[Work to complete]:
Please count the lines below that contain the word "plus", and reply with that number alone.

[Record extracts]:
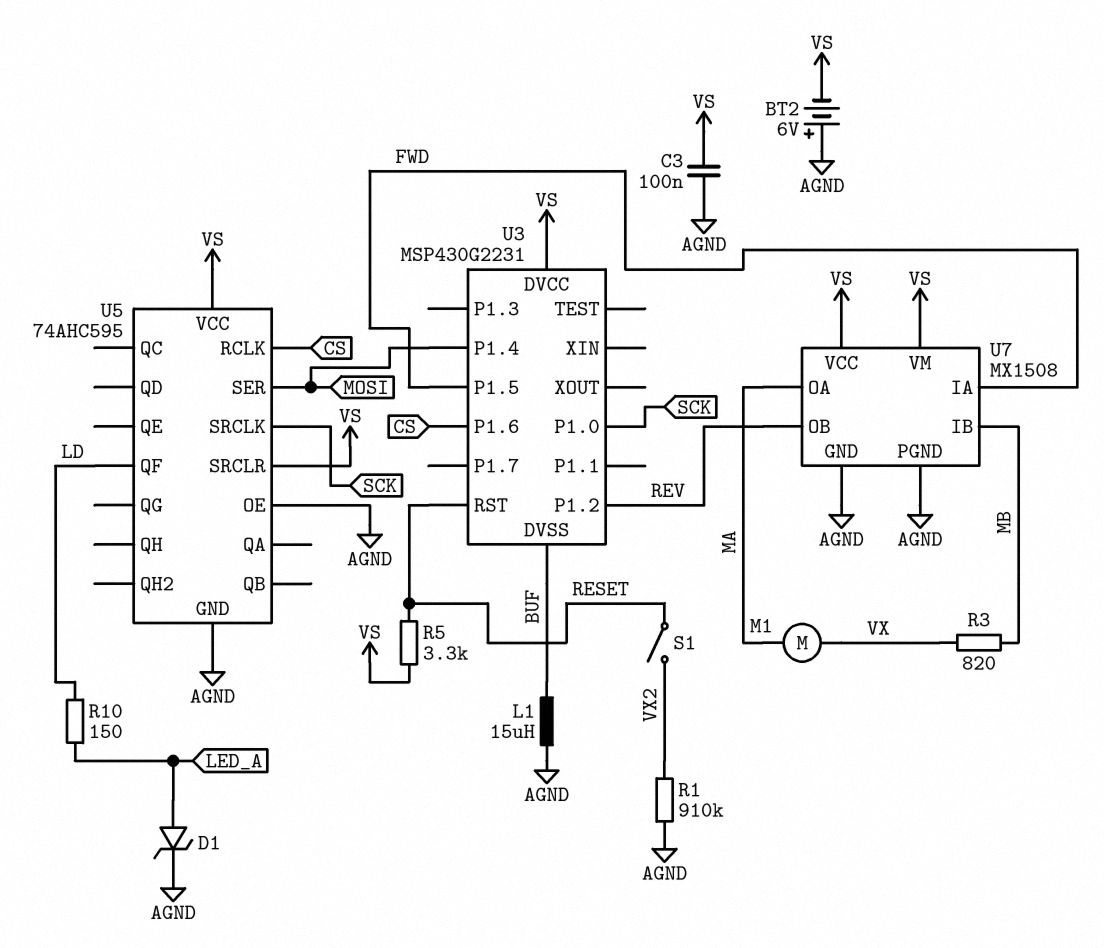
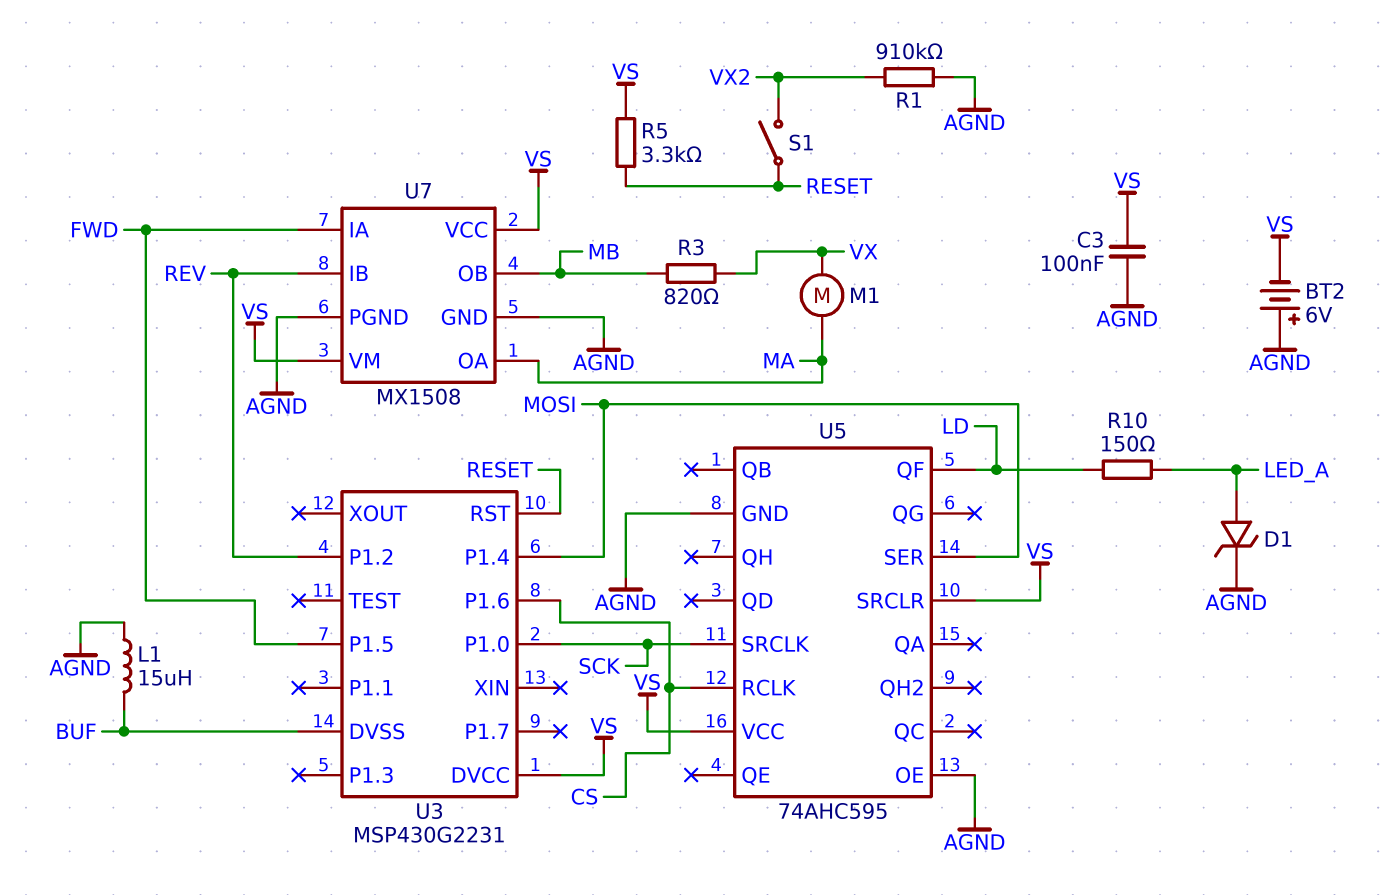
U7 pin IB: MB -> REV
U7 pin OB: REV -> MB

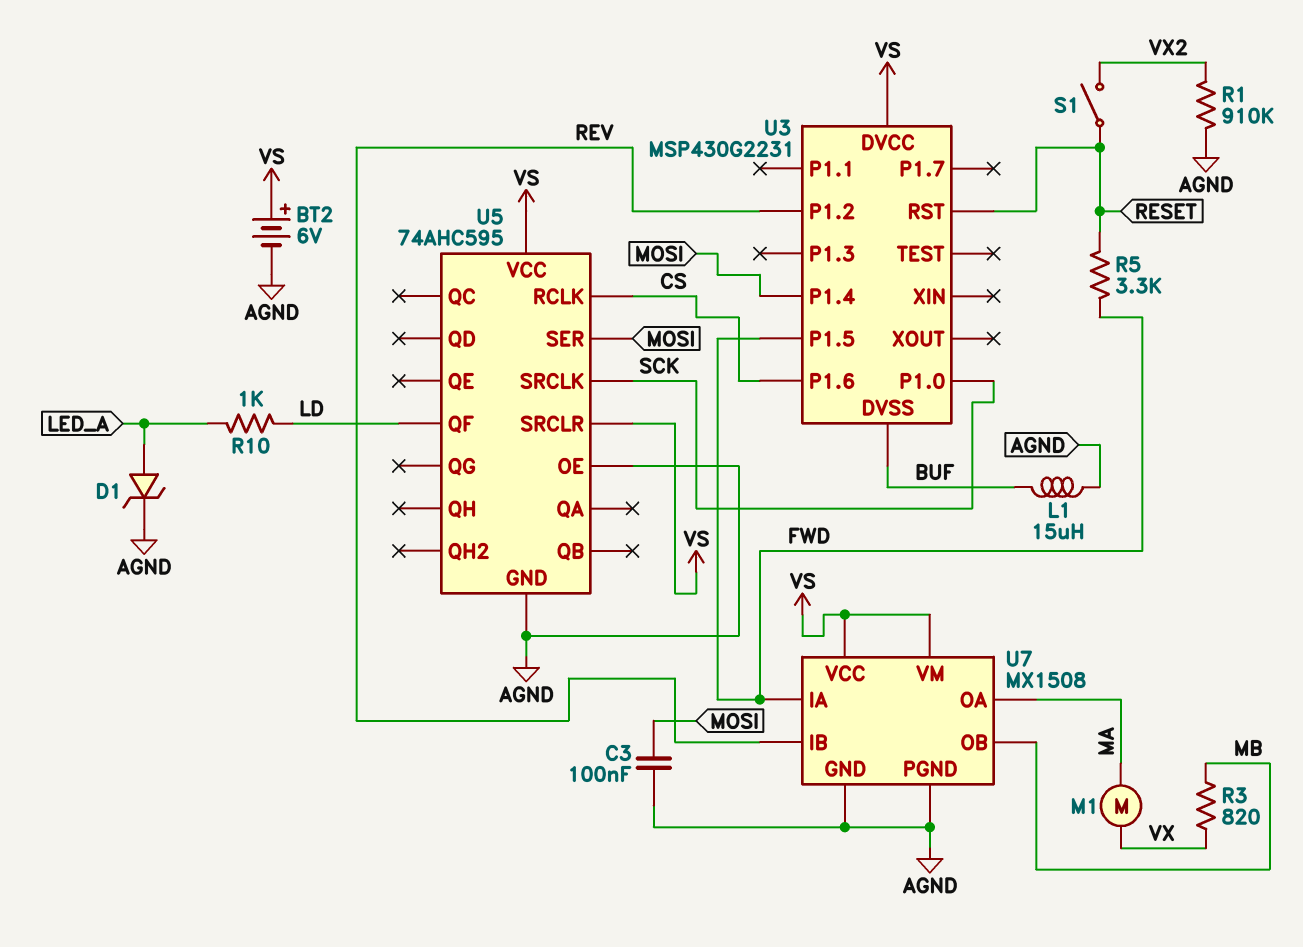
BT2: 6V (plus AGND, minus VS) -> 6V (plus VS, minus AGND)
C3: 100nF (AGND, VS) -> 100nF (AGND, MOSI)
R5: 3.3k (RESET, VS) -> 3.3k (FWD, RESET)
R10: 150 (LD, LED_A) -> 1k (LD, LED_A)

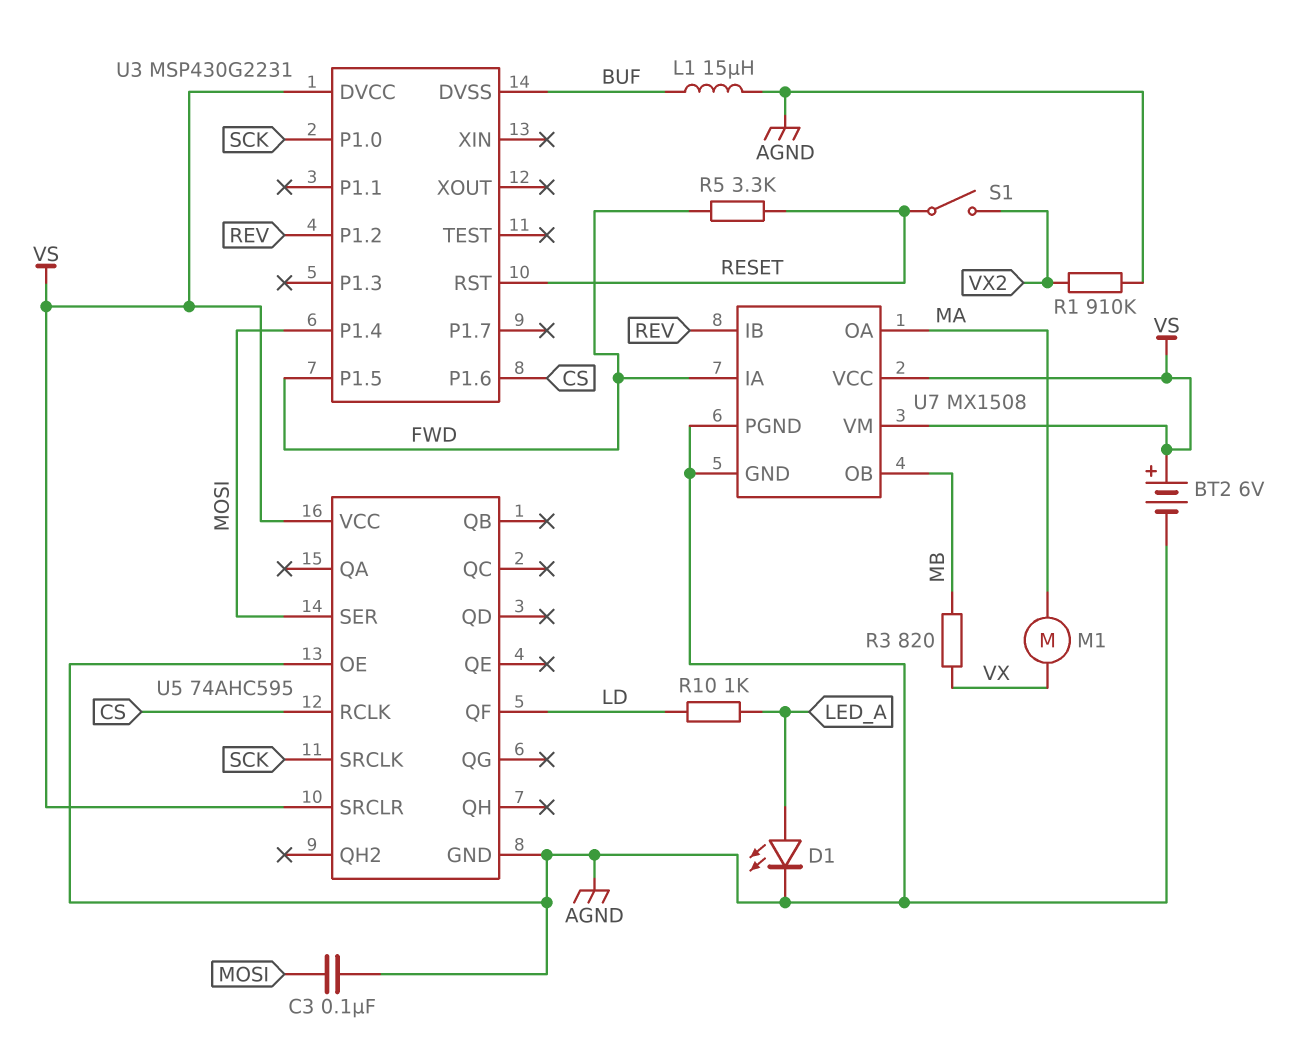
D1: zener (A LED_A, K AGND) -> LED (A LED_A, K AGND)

==

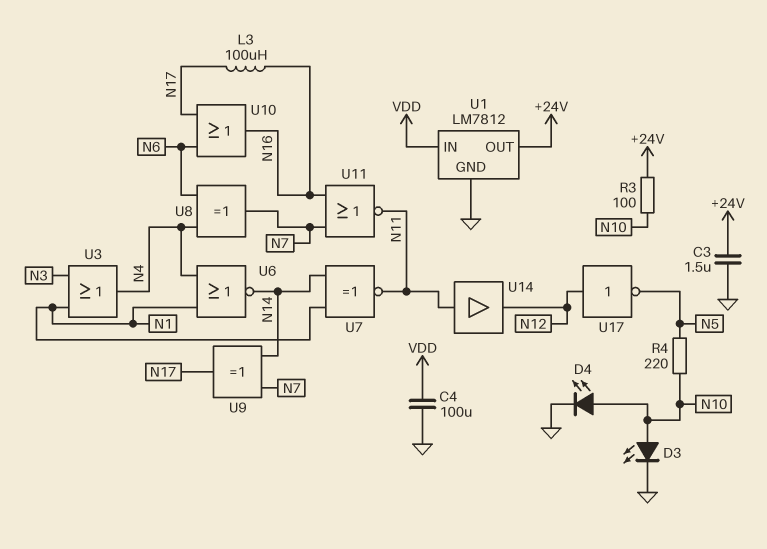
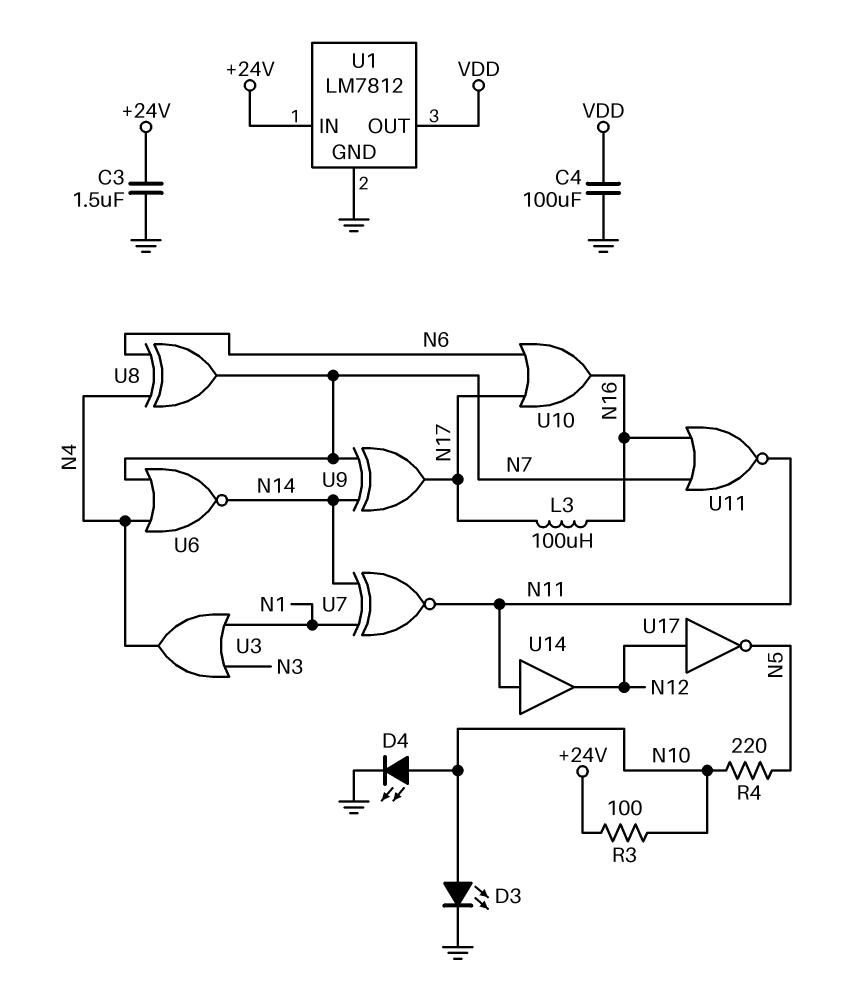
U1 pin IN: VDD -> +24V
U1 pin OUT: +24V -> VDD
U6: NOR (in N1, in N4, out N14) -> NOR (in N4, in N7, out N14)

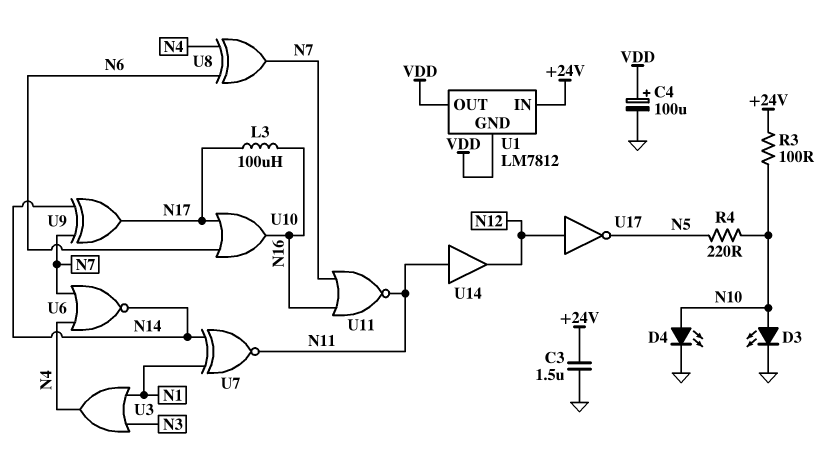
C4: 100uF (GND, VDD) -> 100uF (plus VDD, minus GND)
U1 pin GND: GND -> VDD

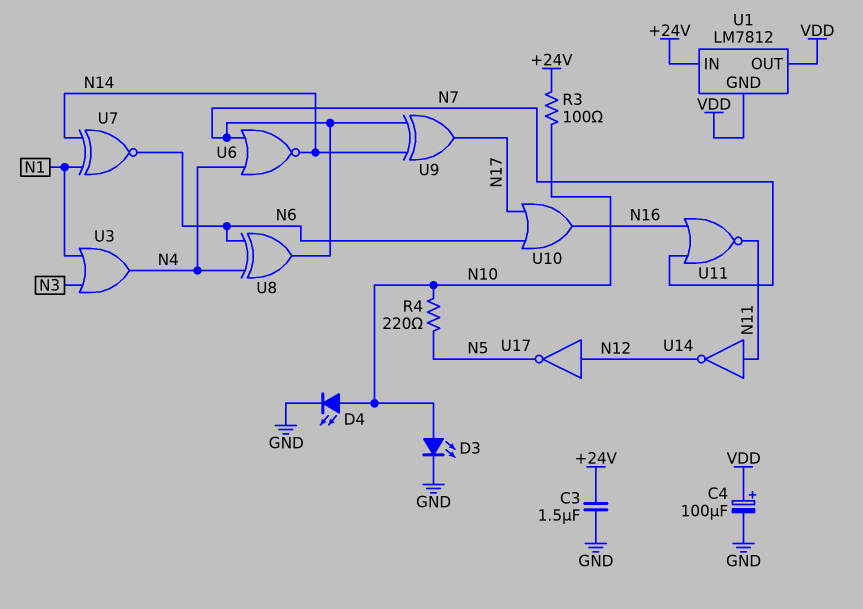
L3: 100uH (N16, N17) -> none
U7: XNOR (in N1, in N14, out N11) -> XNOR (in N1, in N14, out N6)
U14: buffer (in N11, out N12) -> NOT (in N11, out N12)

[Solved exercise]:
2